Data:
--

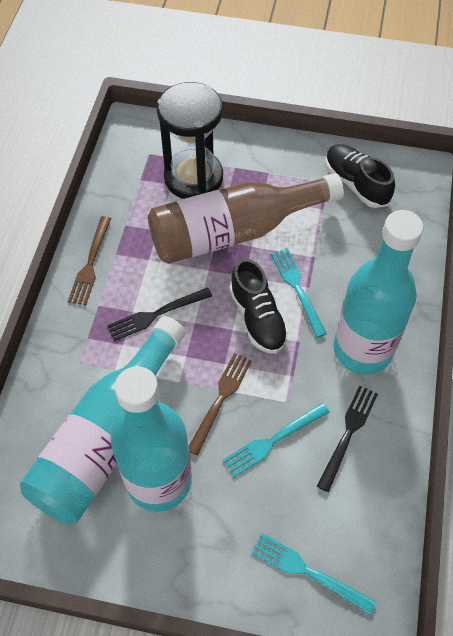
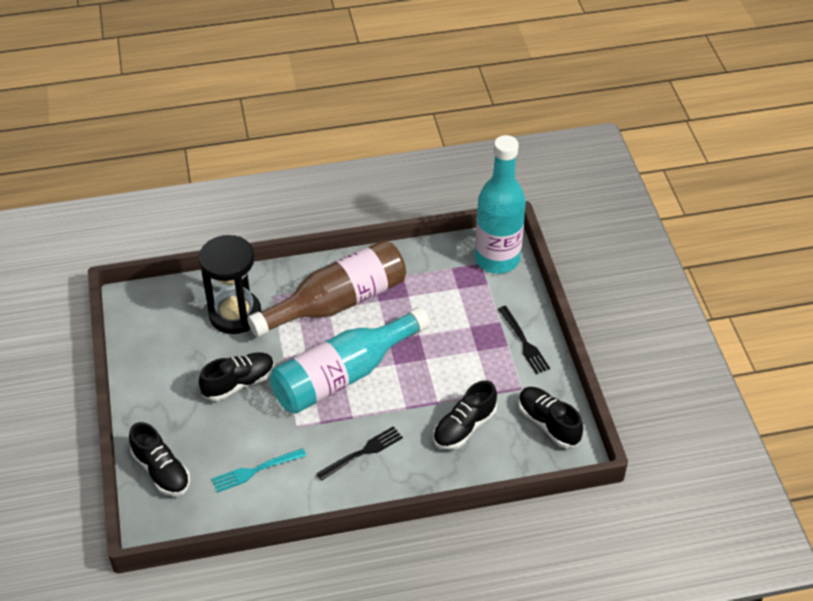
black shoe: 2 -> 4
brown fork: 2 -> 0
turquoise bottle: 3 -> 2
turquoise fork: 3 -> 1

--

Description of the task: Leave out the pictures and repeat the remaining data exactly.

Response area:
black shoe: 2 -> 4
brown fork: 2 -> 0
turquoise bottle: 3 -> 2
turquoise fork: 3 -> 1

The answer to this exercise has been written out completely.